Exercise goal: Reproduce verbatim the portion of the data listing below that runs from its first line through the line containing "Silver (796, 20)", including both.
Start of Supplied material
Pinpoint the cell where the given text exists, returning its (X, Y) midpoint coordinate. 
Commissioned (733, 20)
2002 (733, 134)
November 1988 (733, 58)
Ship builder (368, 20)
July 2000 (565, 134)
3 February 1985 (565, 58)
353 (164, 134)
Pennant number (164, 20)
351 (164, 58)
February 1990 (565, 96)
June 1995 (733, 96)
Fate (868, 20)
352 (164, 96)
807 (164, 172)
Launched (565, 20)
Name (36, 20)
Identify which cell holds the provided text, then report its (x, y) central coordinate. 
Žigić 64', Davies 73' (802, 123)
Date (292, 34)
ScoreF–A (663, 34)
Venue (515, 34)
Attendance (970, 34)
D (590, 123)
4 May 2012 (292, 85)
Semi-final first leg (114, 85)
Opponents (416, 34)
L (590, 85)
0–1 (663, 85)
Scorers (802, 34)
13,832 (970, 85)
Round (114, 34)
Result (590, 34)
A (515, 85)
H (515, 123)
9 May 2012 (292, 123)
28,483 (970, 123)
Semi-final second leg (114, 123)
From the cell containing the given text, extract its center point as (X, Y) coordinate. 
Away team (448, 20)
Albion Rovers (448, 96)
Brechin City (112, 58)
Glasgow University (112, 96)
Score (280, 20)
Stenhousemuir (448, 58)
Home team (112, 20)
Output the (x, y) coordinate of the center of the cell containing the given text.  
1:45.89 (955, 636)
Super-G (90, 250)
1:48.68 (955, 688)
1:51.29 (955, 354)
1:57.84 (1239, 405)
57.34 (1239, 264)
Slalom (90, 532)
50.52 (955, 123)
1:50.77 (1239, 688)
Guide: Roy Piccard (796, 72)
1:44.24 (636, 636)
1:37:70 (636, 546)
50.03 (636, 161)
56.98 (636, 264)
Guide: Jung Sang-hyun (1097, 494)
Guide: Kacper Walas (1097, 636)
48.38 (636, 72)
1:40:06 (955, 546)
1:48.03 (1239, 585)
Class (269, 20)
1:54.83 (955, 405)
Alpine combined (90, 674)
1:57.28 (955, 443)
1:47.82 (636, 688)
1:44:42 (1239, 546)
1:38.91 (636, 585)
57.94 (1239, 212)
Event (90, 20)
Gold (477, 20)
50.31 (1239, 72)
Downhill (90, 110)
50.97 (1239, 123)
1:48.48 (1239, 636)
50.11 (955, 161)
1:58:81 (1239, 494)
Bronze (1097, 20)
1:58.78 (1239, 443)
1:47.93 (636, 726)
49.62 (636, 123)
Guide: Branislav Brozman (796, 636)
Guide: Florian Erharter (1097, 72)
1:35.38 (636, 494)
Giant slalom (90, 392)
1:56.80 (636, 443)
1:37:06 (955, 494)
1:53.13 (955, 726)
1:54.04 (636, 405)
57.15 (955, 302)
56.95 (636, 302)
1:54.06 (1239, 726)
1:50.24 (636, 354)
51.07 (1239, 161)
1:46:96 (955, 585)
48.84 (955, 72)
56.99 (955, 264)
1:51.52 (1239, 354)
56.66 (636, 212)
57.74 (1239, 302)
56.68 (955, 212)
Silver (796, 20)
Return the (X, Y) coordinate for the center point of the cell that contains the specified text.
End of Supplied material
Answer to the exercise:
Pinpoint the cell where the given text exists, returning its (X, Y) midpoint coordinate. 
Commissioned (733, 20)
2002 (733, 134)
November 1988 (733, 58)
Ship builder (368, 20)
July 2000 (565, 134)
3 February 1985 (565, 58)
353 (164, 134)
Pennant number (164, 20)
351 (164, 58)
February 1990 (565, 96)
June 1995 (733, 96)
Fate (868, 20)
352 (164, 96)
807 (164, 172)
Launched (565, 20)
Name (36, 20)
Identify which cell holds the provided text, then report its (x, y) central coordinate. 
Žigić 64', Davies 73' (802, 123)
Date (292, 34)
ScoreF–A (663, 34)
Venue (515, 34)
Attendance (970, 34)
D (590, 123)
4 May 2012 (292, 85)
Semi-final first leg (114, 85)
Opponents (416, 34)
L (590, 85)
0–1 (663, 85)
Scorers (802, 34)
13,832 (970, 85)
Round (114, 34)
Result (590, 34)
A (515, 85)
H (515, 123)
9 May 2012 (292, 123)
28,483 (970, 123)
Semi-final second leg (114, 123)
From the cell containing the given text, extract its center point as (X, Y) coordinate. 
Away team (448, 20)
Albion Rovers (448, 96)
Brechin City (112, 58)
Glasgow University (112, 96)
Score (280, 20)
Stenhousemuir (448, 58)
Home team (112, 20)
Output the (x, y) coordinate of the center of the cell containing the given text.  
1:45.89 (955, 636)
Super-G (90, 250)
1:48.68 (955, 688)
1:51.29 (955, 354)
1:57.84 (1239, 405)
57.34 (1239, 264)
Slalom (90, 532)
50.52 (955, 123)
1:50.77 (1239, 688)
Guide: Roy Piccard (796, 72)
1:44.24 (636, 636)
1:37:70 (636, 546)
50.03 (636, 161)
56.98 (636, 264)
Guide: Jung Sang-hyun (1097, 494)
Guide: Kacper Walas (1097, 636)
48.38 (636, 72)
1:40:06 (955, 546)
1:48.03 (1239, 585)
Class (269, 20)
1:54.83 (955, 405)
Alpine combined (90, 674)
1:57.28 (955, 443)
1:47.82 (636, 688)
1:44:42 (1239, 546)
1:38.91 (636, 585)
57.94 (1239, 212)
Event (90, 20)
Gold (477, 20)
50.31 (1239, 72)
Downhill (90, 110)
50.97 (1239, 123)
1:48.48 (1239, 636)
50.11 (955, 161)
1:58:81 (1239, 494)
Bronze (1097, 20)
1:58.78 (1239, 443)
1:47.93 (636, 726)
49.62 (636, 123)
Guide: Branislav Brozman (796, 636)
Guide: Florian Erharter (1097, 72)
1:35.38 (636, 494)
Giant slalom (90, 392)
1:56.80 (636, 443)
1:37:06 (955, 494)
1:53.13 (955, 726)
1:54.04 (636, 405)
57.15 (955, 302)
56.95 (636, 302)
1:54.06 (1239, 726)
1:50.24 (636, 354)
51.07 (1239, 161)
1:46:96 (955, 585)
48.84 (955, 72)
56.99 (955, 264)
1:51.52 (1239, 354)
56.66 (636, 212)
57.74 (1239, 302)
56.68 (955, 212)
Silver (796, 20)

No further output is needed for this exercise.